*** Available records ***

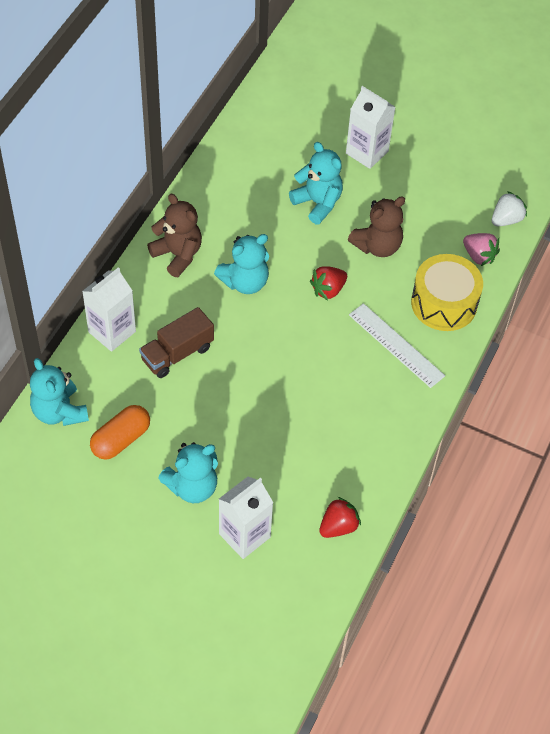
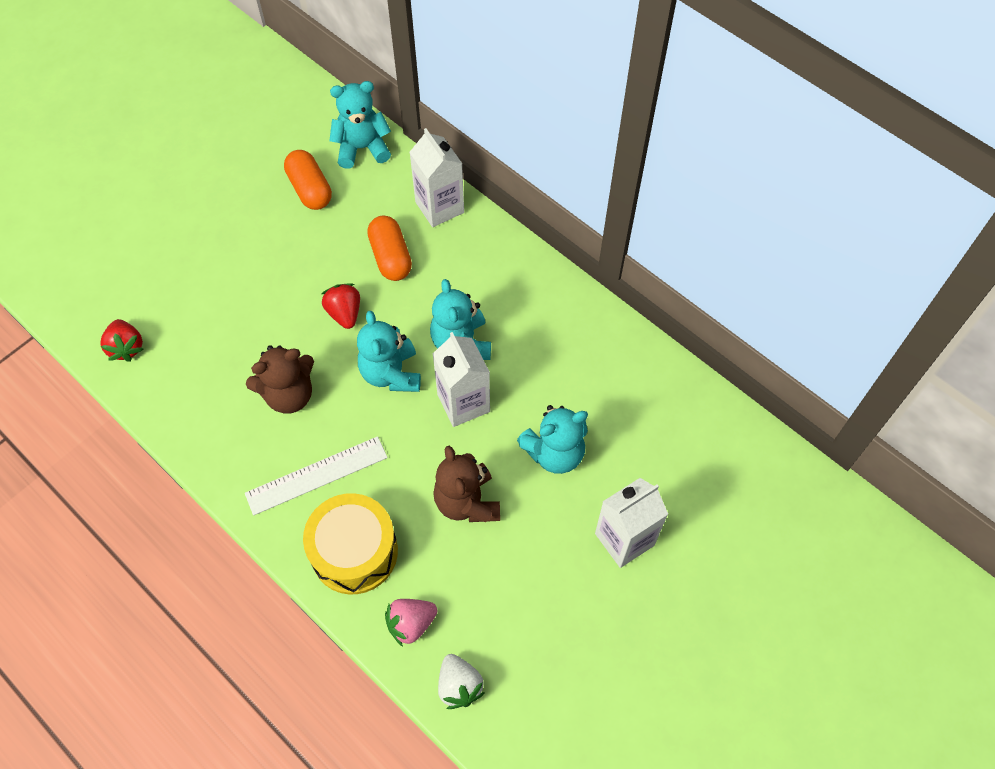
camera: 110 degrees right, 5 degrees up
(177, 255) = (521, 287): brown teddy bear -> brown teddy bear (289, 395)
(177, 353) = (391, 257): brown truck -> orange capsule
(192, 487) = (231, 235): turquoise teddy bear -> turquoise teddy bear (391, 373)
(244, 535) = (159, 264): white carton -> white carton (463, 403)
(328, 290) = (421, 426): red strawberry -> red strawberry (344, 313)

*** End of Available records ***

* _Job item_
The line containing "(177, 255) = (521, 287): brown" and all lines after it, to the end of the records, are to be output exactly and alone.

* _Finished exercise_
(177, 255) = (521, 287): brown teddy bear -> brown teddy bear (289, 395)
(177, 353) = (391, 257): brown truck -> orange capsule
(192, 487) = (231, 235): turquoise teddy bear -> turquoise teddy bear (391, 373)
(244, 535) = (159, 264): white carton -> white carton (463, 403)
(328, 290) = (421, 426): red strawberry -> red strawberry (344, 313)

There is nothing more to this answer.